__Written request__
Format every line of the items below as a Markdown table with two columns, No. and Line, numbering each row and skipping blank lines.

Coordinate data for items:
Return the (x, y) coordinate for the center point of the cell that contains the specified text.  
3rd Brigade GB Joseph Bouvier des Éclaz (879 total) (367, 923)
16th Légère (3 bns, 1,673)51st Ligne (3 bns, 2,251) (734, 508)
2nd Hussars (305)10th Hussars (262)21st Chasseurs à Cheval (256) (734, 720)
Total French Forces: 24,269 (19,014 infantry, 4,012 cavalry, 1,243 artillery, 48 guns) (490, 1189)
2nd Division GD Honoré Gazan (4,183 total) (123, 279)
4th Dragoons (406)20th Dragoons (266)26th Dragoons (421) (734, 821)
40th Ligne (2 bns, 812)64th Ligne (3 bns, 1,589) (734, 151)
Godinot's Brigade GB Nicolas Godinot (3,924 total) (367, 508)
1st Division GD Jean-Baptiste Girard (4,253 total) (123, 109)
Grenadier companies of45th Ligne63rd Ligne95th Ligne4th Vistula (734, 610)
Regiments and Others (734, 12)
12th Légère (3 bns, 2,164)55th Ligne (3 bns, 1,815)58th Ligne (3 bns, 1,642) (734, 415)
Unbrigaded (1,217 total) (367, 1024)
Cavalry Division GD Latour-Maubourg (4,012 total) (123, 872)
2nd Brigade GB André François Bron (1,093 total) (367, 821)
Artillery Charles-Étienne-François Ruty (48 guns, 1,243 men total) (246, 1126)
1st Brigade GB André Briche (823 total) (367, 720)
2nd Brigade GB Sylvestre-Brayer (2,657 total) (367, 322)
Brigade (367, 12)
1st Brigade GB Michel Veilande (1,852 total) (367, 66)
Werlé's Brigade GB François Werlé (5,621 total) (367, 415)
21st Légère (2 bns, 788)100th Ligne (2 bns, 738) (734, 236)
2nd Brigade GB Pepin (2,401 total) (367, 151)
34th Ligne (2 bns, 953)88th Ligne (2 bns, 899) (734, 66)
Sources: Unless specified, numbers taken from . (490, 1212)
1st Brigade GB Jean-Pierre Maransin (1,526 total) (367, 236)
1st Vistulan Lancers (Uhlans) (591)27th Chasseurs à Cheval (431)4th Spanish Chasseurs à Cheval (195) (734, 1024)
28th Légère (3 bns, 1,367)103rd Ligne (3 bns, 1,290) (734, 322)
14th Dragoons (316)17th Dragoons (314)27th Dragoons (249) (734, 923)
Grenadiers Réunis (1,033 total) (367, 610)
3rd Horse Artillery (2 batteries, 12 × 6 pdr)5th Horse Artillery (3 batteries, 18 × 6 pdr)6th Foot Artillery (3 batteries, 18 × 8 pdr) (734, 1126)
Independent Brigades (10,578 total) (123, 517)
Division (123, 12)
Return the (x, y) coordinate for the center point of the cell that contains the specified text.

__Worked solution__
| No. | Line |
|---|---|
| 1 | Return the (x, y) coordinate for the center point of the cell that contains the specified text.   |
| 2 | 3rd Brigade GB Joseph Bouvier des Éclaz (879 total) (367, 923) |
| 3 | 16th Légère (3 bns, 1,673)51st Ligne (3 bns, 2,251) (734, 508) |
| 4 | 2nd Hussars (305)10th Hussars (262)21st Chasseurs à Cheval (256) (734, 720) |
| 5 | Total French Forces: 24,269 (19,014 infantry, 4,012 cavalry, 1,243 artillery, 48 guns) (490, 1189) |
| 6 | 2nd Division GD Honoré Gazan (4,183 total) (123, 279) |
| 7 | 4th Dragoons (406)20th Dragoons (266)26th Dragoons (421) (734, 821) |
| 8 | 40th Ligne (2 bns, 812)64th Ligne (3 bns, 1,589) (734, 151) |
| 9 | Godinot's Brigade GB Nicolas Godinot (3,924 total) (367, 508) |
| 10 | 1st Division GD Jean-Baptiste Girard (4,253 total) (123, 109) |
| 11 | Grenadier companies of45th Ligne63rd Ligne95th Ligne4th Vistula (734, 610) |
| 12 | Regiments and Others (734, 12) |
| 13 | 12th Légère (3 bns, 2,164)55th Ligne (3 bns, 1,815)58th Ligne (3 bns, 1,642) (734, 415) |
| 14 | Unbrigaded (1,217 total) (367, 1024) |
| 15 | Cavalry Division GD Latour-Maubourg (4,012 total) (123, 872) |
| 16 | 2nd Brigade GB André François Bron (1,093 total) (367, 821) |
| 17 | Artillery Charles-Étienne-François Ruty (48 guns, 1,243 men total) (246, 1126) |
| 18 | 1st Brigade GB André Briche (823 total) (367, 720) |
| 19 | 2nd Brigade GB Sylvestre-Brayer (2,657 total) (367, 322) |
| 20 | Brigade (367, 12) |
| 21 | 1st Brigade GB Michel Veilande (1,852 total) (367, 66) |
| 22 | Werlé's Brigade GB François Werlé (5,621 total) (367, 415) |
| 23 | 21st Légère (2 bns, 788)100th Ligne (2 bns, 738) (734, 236) |
| 24 | 2nd Brigade GB Pepin (2,401 total) (367, 151) |
| 25 | 34th Ligne (2 bns, 953)88th Ligne (2 bns, 899) (734, 66) |
| 26 | Sources: Unless specified, numbers taken from . (490, 1212) |
| 27 | 1st Brigade GB Jean-Pierre Maransin (1,526 total) (367, 236) |
| 28 | 1st Vistulan Lancers (Uhlans) (591)27th Chasseurs à Cheval (431)4th Spanish Chasseurs à Cheval (195) (734, 1024) |
| 29 | 28th Légère (3 bns, 1,367)103rd Ligne (3 bns, 1,290) (734, 322) |
| 30 | 14th Dragoons (316)17th Dragoons (314)27th Dragoons (249) (734, 923) |
| 31 | Grenadiers Réunis (1,033 total) (367, 610) |
| 32 | 3rd Horse Artillery (2 batteries, 12 × 6 pdr)5th Horse Artillery (3 batteries, 18 × 6 pdr)6th Foot Artillery (3 batteries, 18 × 8 pdr) (734, 1126) |
| 33 | Independent Brigades (10,578 total) (123, 517) |
| 34 | Division (123, 12) |
| 35 | Return the (x, y) coordinate for the center point of the cell that contains the specified text. |